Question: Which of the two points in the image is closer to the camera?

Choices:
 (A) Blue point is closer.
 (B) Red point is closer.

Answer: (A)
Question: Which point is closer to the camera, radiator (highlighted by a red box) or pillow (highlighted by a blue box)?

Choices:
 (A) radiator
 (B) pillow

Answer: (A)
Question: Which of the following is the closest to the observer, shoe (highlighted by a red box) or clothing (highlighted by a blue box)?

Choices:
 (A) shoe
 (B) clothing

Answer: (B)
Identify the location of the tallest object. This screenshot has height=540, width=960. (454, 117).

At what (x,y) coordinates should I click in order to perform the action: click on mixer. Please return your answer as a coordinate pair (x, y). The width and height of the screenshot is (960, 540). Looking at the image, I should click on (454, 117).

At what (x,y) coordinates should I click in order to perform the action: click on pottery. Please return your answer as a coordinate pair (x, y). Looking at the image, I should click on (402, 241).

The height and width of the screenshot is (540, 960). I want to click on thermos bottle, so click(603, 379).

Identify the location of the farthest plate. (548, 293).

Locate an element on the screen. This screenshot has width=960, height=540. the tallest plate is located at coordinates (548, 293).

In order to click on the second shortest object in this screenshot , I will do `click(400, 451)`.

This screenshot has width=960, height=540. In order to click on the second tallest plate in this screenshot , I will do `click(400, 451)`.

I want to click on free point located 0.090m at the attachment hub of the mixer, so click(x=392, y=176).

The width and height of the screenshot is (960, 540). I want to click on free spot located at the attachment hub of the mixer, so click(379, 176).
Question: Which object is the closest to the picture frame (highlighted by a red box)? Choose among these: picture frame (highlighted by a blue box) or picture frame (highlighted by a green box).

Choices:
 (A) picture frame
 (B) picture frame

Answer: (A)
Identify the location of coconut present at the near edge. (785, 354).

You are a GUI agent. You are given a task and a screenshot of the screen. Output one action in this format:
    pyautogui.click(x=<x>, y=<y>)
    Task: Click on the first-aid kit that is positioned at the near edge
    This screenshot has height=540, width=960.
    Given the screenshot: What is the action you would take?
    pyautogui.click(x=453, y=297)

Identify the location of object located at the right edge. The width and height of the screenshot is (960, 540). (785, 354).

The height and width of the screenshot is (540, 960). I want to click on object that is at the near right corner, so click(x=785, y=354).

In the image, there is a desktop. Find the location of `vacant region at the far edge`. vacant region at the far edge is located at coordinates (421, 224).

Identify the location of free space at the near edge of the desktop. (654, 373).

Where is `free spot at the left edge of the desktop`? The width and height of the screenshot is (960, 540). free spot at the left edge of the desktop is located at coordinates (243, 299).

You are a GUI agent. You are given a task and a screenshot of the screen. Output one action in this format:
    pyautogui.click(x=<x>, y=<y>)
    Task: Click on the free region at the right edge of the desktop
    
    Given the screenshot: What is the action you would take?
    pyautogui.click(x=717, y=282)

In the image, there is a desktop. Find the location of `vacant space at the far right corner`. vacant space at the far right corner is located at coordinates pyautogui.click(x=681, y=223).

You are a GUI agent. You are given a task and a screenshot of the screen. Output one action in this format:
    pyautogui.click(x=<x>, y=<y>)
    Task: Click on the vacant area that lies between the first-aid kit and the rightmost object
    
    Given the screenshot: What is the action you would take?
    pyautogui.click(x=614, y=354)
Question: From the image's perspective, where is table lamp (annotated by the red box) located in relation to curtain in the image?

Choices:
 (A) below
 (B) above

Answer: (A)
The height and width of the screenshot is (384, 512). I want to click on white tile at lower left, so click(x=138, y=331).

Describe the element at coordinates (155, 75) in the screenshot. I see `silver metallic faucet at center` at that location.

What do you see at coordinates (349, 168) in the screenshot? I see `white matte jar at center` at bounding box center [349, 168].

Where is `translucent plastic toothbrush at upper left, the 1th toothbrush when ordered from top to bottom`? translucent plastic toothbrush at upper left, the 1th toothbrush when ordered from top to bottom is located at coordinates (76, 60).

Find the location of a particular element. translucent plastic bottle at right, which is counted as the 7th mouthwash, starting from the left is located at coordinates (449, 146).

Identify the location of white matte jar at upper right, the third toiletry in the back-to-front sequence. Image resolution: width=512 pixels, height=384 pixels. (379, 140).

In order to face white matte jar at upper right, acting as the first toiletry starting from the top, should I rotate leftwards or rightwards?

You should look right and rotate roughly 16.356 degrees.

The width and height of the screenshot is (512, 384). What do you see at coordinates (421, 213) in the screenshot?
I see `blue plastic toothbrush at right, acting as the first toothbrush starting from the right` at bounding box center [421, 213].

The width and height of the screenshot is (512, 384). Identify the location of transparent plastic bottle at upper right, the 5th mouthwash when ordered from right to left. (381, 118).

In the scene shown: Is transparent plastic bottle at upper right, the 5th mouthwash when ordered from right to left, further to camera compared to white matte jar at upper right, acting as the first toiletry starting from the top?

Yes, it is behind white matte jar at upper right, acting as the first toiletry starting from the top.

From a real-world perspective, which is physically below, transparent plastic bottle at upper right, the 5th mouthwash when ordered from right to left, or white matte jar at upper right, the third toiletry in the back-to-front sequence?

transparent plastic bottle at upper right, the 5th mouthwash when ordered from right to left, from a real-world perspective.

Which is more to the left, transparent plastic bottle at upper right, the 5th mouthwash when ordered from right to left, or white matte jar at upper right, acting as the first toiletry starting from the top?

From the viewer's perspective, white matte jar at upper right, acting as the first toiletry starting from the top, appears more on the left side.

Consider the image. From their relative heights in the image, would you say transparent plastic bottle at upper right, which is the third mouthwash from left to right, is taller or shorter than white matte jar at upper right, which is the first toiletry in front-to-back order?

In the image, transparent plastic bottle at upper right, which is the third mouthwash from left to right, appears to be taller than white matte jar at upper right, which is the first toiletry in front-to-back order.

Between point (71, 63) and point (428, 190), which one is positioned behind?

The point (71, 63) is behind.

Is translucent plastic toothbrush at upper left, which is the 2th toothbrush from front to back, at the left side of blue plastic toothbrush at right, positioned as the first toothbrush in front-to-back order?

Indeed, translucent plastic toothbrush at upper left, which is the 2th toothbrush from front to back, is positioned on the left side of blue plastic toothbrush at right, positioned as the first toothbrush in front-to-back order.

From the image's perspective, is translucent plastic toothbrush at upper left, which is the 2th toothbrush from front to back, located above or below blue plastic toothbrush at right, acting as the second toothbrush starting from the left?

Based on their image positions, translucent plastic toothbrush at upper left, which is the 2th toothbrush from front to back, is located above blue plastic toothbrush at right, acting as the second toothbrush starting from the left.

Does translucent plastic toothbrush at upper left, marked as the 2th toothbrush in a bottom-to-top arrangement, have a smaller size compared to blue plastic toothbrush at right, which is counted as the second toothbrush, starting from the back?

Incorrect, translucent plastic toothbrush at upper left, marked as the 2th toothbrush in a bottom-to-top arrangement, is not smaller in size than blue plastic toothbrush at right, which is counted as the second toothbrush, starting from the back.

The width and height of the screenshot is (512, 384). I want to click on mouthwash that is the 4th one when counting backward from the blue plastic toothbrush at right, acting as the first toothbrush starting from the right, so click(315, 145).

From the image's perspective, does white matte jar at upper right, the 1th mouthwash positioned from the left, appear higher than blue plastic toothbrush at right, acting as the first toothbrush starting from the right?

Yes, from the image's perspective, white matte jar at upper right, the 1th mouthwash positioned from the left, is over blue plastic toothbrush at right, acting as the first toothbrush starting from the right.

**Stated task:** Please reproduce the data verbatim, starting at its first line and ending after the line that contains "on (402, 241).".

**Answer to the problem:**
Question: Which of the two points in the image is closer to the camera?

Choices:
 (A) Blue point is closer.
 (B) Red point is closer.

Answer: (A)
Question: Which point is closer to the camera, radiator (highlighted by a red box) or pillow (highlighted by a blue box)?

Choices:
 (A) radiator
 (B) pillow

Answer: (A)
Question: Which of the following is the closest to the observer, shoe (highlighted by a red box) or clothing (highlighted by a blue box)?

Choices:
 (A) shoe
 (B) clothing

Answer: (B)
Identify the location of the tallest object. This screenshot has height=540, width=960. (454, 117).

At what (x,y) coordinates should I click in order to perform the action: click on mixer. Please return your answer as a coordinate pair (x, y). The width and height of the screenshot is (960, 540). Looking at the image, I should click on (454, 117).

At what (x,y) coordinates should I click in order to perform the action: click on pottery. Please return your answer as a coordinate pair (x, y). Looking at the image, I should click on (402, 241).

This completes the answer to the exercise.